With the images removed, reproduce each entry below word for word.

- _Source records_
__________

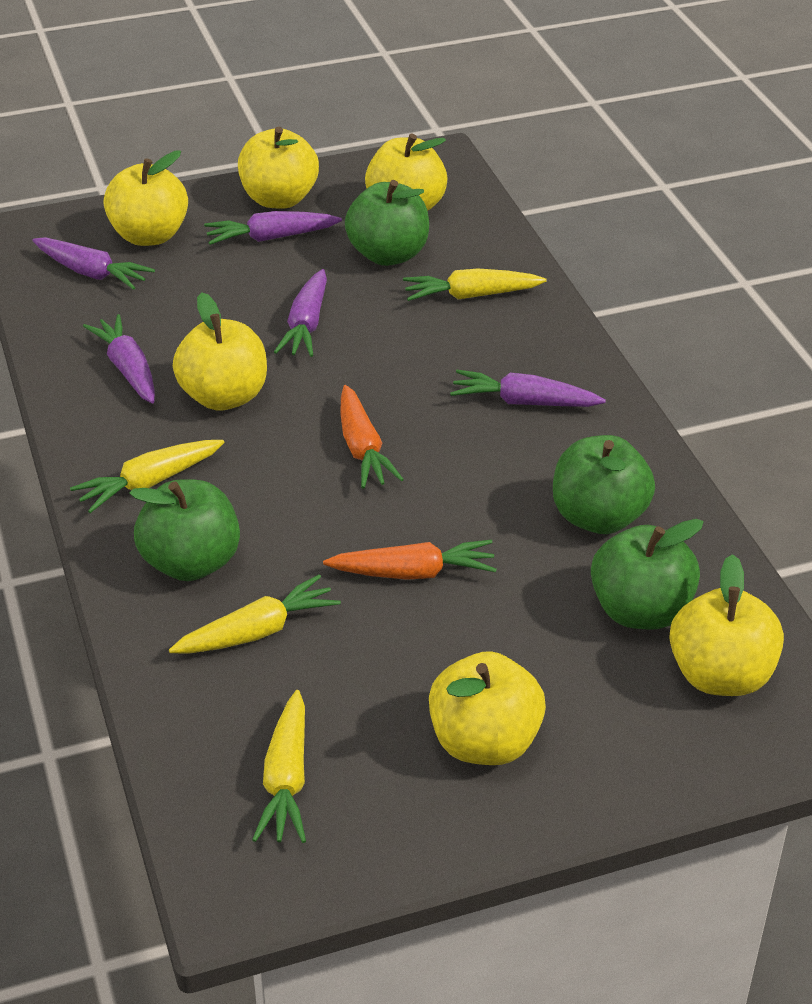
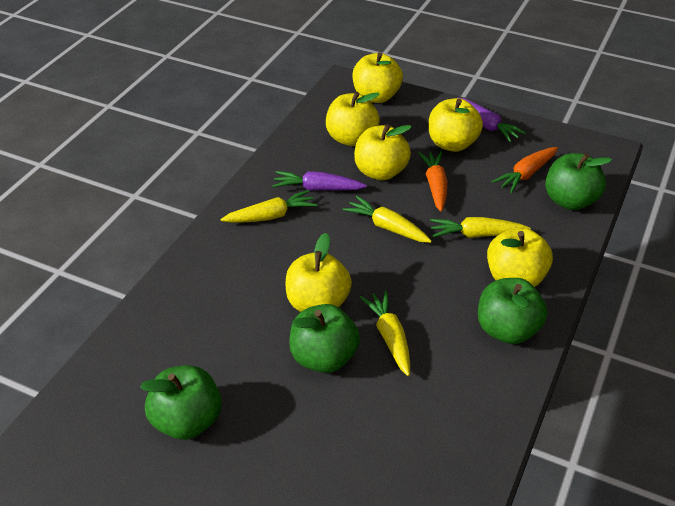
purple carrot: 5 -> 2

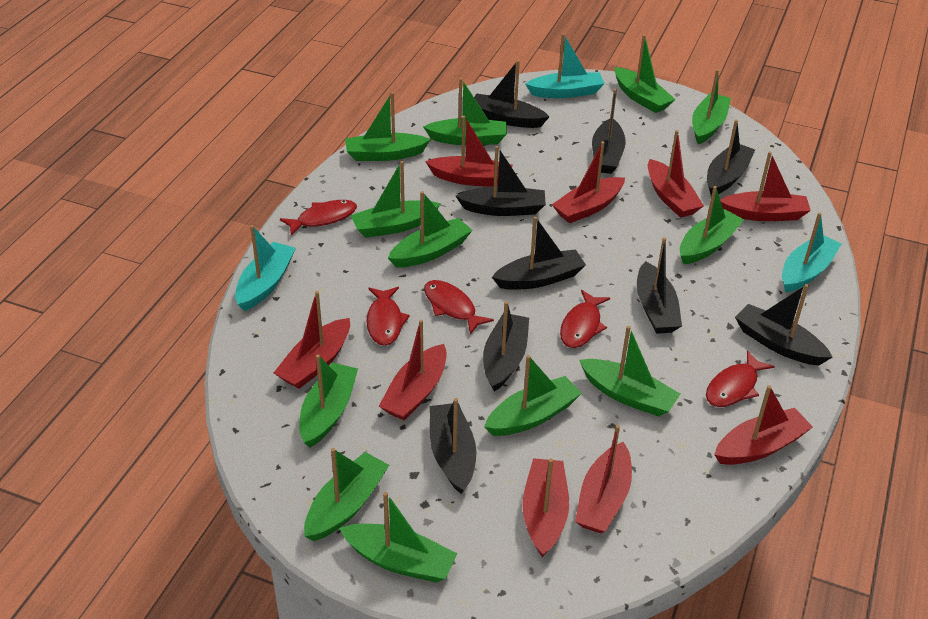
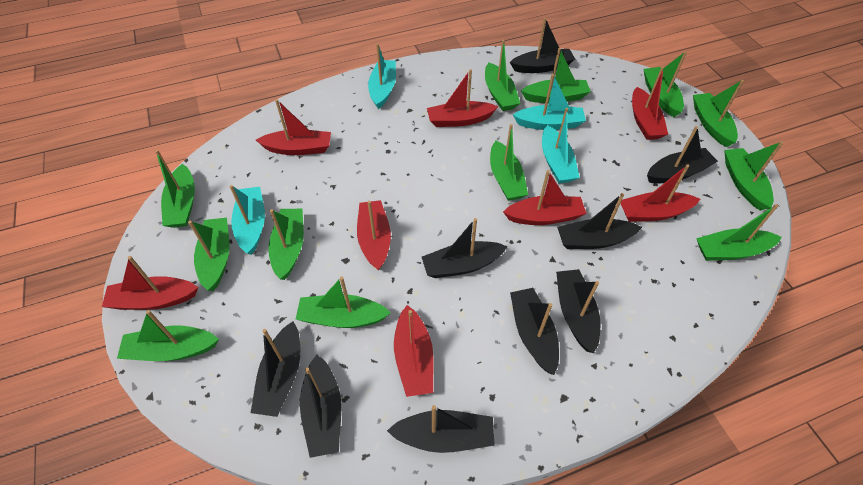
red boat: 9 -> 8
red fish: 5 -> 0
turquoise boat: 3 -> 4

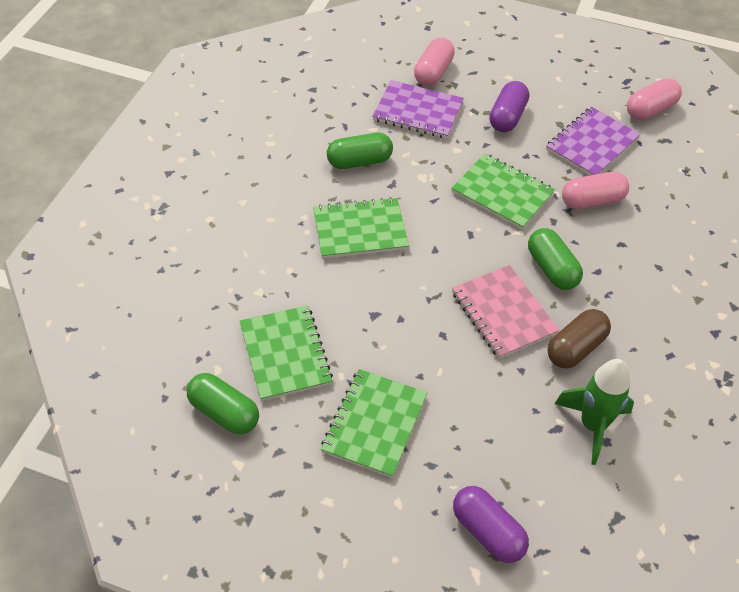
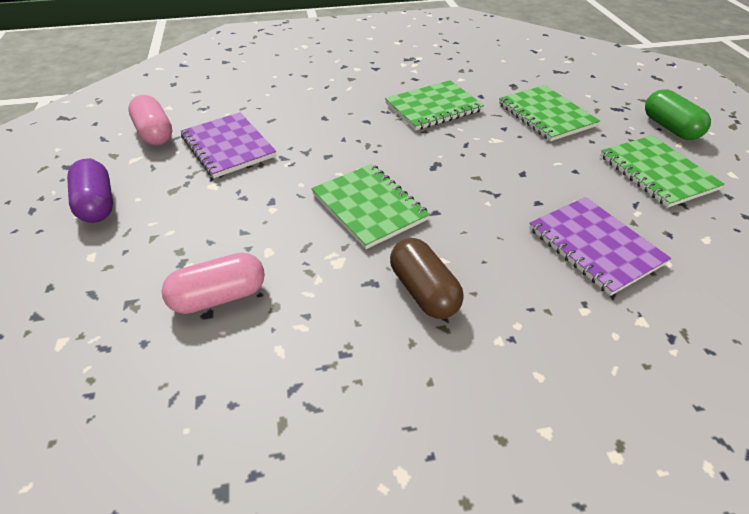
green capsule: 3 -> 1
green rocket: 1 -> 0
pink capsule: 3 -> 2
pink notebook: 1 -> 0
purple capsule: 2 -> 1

__________

- _Exercise solution_
purple carrot: 5 -> 2

red boat: 9 -> 8
red fish: 5 -> 0
turquoise boat: 3 -> 4

green capsule: 3 -> 1
green rocket: 1 -> 0
pink capsule: 3 -> 2
pink notebook: 1 -> 0
purple capsule: 2 -> 1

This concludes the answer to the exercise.